***** Records for processing

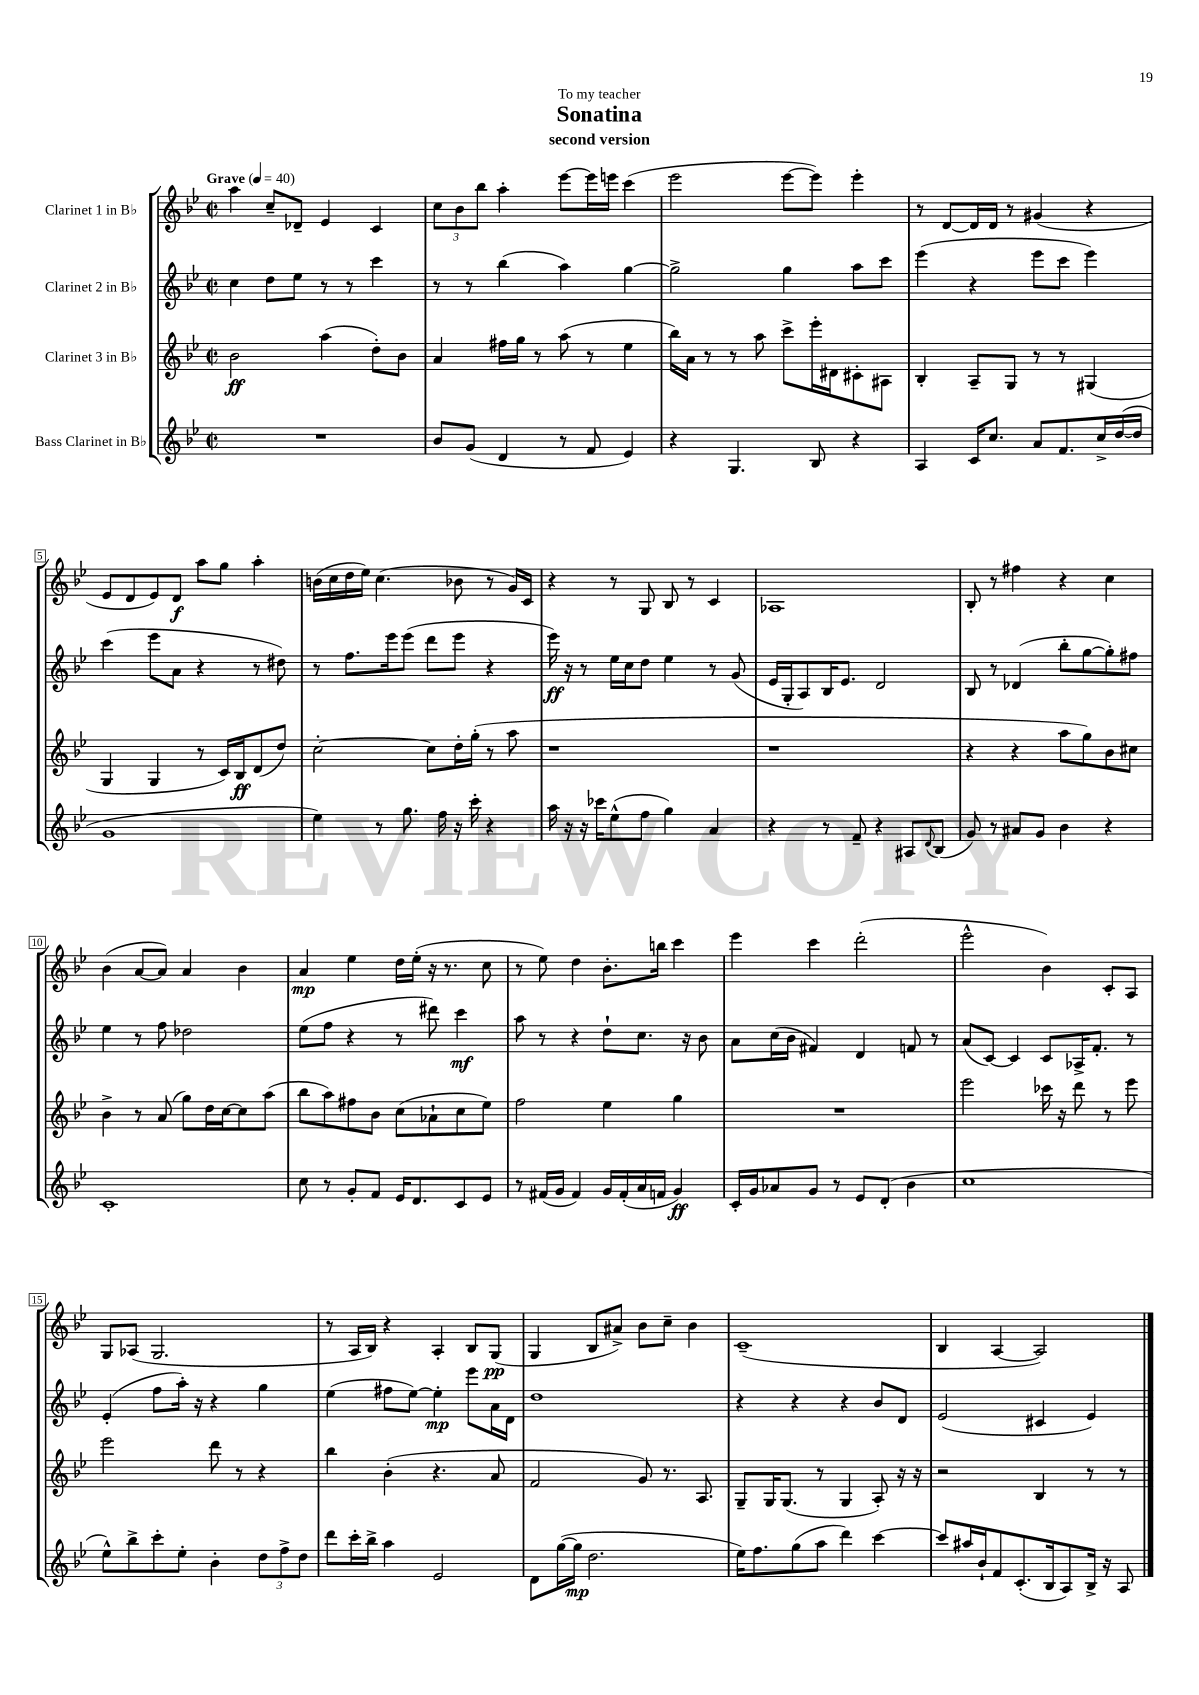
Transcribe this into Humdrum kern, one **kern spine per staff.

**kern	**kern	**kern	**kern
*staff4	*staff3	*staff2	*staff1
*clefG2	*clefG2	*clefG2	*clefG2
*k[b-e-]	*k[b-e-]	*k[b-e-]	*k[b-e-]
*M2/2	*M2/2	*M2/2	*M2/2
*met(c|)	*met(c|)	*met(c|)	*met(c|)
*MM40	*MM40	*MM40	*MM40
1r	2b-\	4cc\	4aa\
.	.	8dd\L	8cc~/L
.	.	8ee-\J	8d-~/J
.	(4aa\	8r	4e-/
.	.	8r	.
.	8dd'\L)	4ccc\	4c/
.	8b-\J	.	.
=	=	=	=
8b-/L	4a/	8r	12cc\L
.	.	.	12b-\
(8g/J	.	8r	.
.	.	.	12bb-\J
4d/	16ff#\LL	(4bb-\	4aa'\
.	16gg\JJ	.	.
.	8r	.	.
8r	(8aa\	4aa\)	[8eee-\L
8f/	8r	.	16eee-\]L
.	.	.	16eee\JJ
4e-/)	4ee-\	[4gg\	(4ccc\
=	=	=	=
4r	16bb-\LL)	2gg^\]	2eee-\
.	16a\JJ	.	.
.	8r	.	.
4.G/	8r	.	.
.	8aa\	.	.
.	8ccc^\L	4gg\	[8eee-\L
8B-/	16eee-'\L	.	8eee-\]J)
.	16d#\J	.	.
4r	8c#'\	8aa\L	4eee-'\
.	8A#\J	8ccc\J	.
=	=	=	=
4A/	4B-'/	(4eee-\	8r
.	.	.	[8d/L
16c/LK	8A~/L	4r	16d/]L
8.cc/J	.	.	16d/JJ
.	8G/J	.	8r
8a/L	8r	8eee-\L	(4g#/
8.f/	8r	8ccc\J	.
.	(4G#/	4eee-\)	4r
16cc^/L	.	.	.
([16dd/	.	.	.
16dd/]JJ	.	.	.
=	=	=	=
1g	4G/	(4ccc\	8e-/L
.	.	.	8d/
.	4G/	8eee-\L	8e-/)
.	.	8a\J	8d/J
.	8r	4r	8aa\L
.	16c/LL)	.	8gg\J
.	16B-/J	.	.
.	(8d/	8r	4aa'\
.	8dd/J)	8dd#\)	.
=	=	=	=
4ee-\)	[2cc'\	8r	(16b\LL
.	.	.	16cc\
.	.	8.ff\L	16dd\
.	.	.	16ee-\JJ)
8r	.	.	(4.cc\
.	.	16eee-\k	.
8.gg\	.	(8eee-\J	.
.	8cc\]L	8ddd\L	.
16ff\	.	.	.
16r	16dd'\L	8eee-\J	8b-\
16ccc'\	(16gg'\JJ	.	.
4r	8r	4r	8r
.	8aa\	.	16g/LL)
.	.	.	16c/JJ
=	=	=	=
16aa\	1r	16eee-\)	4r
16r	.	16r	.
16r	.	8r	.
16ccc-\LK	.	.	.
(8ee-^^\	.	16ee-\LL	8r
.	.	16cc\J	.
8ff\J	.	8dd\J	8G/
4gg\)	.	4ee-\	8B-/
.	.	.	8r
4a/	.	8r	4c/
.	.	(8g/	.
=	=	=	=
4r	1r	16e-/LL	1A-
.	.	16G'/J	.
.	.	8A/)	.
8r	.	16B-/K	.
.	.	8.e-/J	.
8f~/	.	.	.
4r	.	2d/	.
8A#/L	.	.	.
8qqd/	.	.	.
(8B-/J	.	.	.
=	=	=	=
8g/)	4r	8B-/	8B-'/
8r	.	8r	8r
8a#/L	4r	(4d-/	4ff#\
8g/J	.	.	.
4b-\	8aa\L	8bb-'\L	4r
.	8gg\)	[8gg\	.
4r	8b-\	8gg'\])	4cc\
.	8cc#\J	8ff#\J	.
=	=	=	=
1c'	4b-^\	4ee-\	(4b-\
.	8r	8r	[8a/L
.	(8a/	8ff\	8a/]J)
.	8gg\L)	2dd-\	4a/
.	16dd\L	.	.
.	[16cc\J	.	.
.	8cc\]	.	4b-\
.	(8aa\J	.	.
=	=	=	=
8cc\	8bb-\L	(8ee-\L	4a/
8r	8aa\)	8ff\J	.
8g'/L	8ff#\	4r	4ee-\
8f/J	8b-\J	.	.
16e-/LK	(8cc\L	8r	16dd\LL
8.d/	.	.	(16ee-'\JJ
.	8a-`\	8ddd#\)	16r
.	.	.	8.r
8c/	8cc\	4ccc\	.
8e-/J	8ee-\J)	.	8cc\
=	=	=	=
8r	2ff\	8aa\	8r
(16f#/LL	.	8r	8ee-\)
16g/JJ	.	.	.
4f#/)	.	4r	4dd\
16g/LL	4ee-\	8dd`\L	8.b-'\L
(16f#'/	.	.	.
16a/	.	8.cc\J	.
16f/JJ	.	.	16bb\Jk
4g/)	4gg\	.	4ccc\
.	.	16r	.
.	.	8b-\	.
=	=	=	=
16c'/LL	1r	8a\L	4eee-\
16g/J	.	.	.
8a-/	.	(16cc\L	.
.	.	16b-\JJ	.
8g/J	.	4f#/)	4ccc\
8r	.	.	.
8e-/L	.	4d/	(2ddd'\
(8d'/J	.	.	.
4b-\	.	8f/	.
.	.	8r	.
=	=	=	=
1cc	2eee-\	(8a/L	2eee-^^\
.	.	[8c/J)	.
.	.	4c/]	.
.	16ccc-\	8c/L	4b-\)
.	16r	.	.
.	8ddd\	16A-^/K	.
.	.	8.f'/J	.
.	8r	.	8c'/L
.	8eee-\	8r	8A/J
=	=	=	=
8ee-^^\L)	2eee-\	(4e-'/	8G/L
8bb-^\	.	.	(8A-/J
8ccc'\	.	8ff\L	2.G/
8ee-'\J	.	16aa'\Jk)	.
.	.	16r	.
4b-'\	8ddd\	4r	.
.	8r	.	.
12dd\L	4r	4gg\	.
12ff^\	.	.	.
12dd\J	.	.	.
=	=	=	=
8ddd\L	4bb-\	(4ee-\	8r
16ccc'\L	.	.	16A/LL
16bb-^\JJ	.	.	16B-/JJ)
4aa\	(4b-'\	8ff#\L	4r
.	.	[8ee-\J)	.
2e-/	4.r	4ee-'\]	4A'/
.	.	8eee-\L	8B-/L
.	8a/	16a\L	(8G/J
.	.	16d\JJ	.
=	=	=	=
8d\L	2f/	1dd	4G/
([16gg\L	.	.	.
16gg\]JJ	.	.	.
2.dd\	.	.	8B-/L
.	.	.	8a#^/J)
.	8g/)	.	8b-\L
.	8.r	.	8cc~\J
.	.	.	4b-\
.	8.A/	.	.
=	=	=	=
16ee-\LK)	8G~/L	4r	(1c~
8.ff\	.	.	.
.	16G/K	.	.
.	(8.G/J	.	.
(8gg\	.	4r	.
8aa\J	8r	.	.
4ddd\)	4G/	4r	.
[4ccc\	8A'/)	8b-/L	.
.	16r	8d/J	.
.	16r	.	.
=	=	=	=
8ccc/]L	2r	(2e-/	4B-/
16aa#/L	.	.	.
16b-`/J	.	.	.
8f/	.	.	[4A/
(8.c'/	.	.	.
.	4B-/	4c#/	2A/])
16B-/k	.	.	.
8A/)	.	.	.
16B-^/Jk	8r	4e-/)	.
16r	.	.	.
8A/	8r	.	.
==	==	==	==
*-	*-	*-	*-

**********

**Challenge**
Pull out every line in the rows above that contains the string "kern".

**The answer**
Transcribe this into Humdrum kern, one **kern spine per staff.
**kern	**kern	**kern	**kern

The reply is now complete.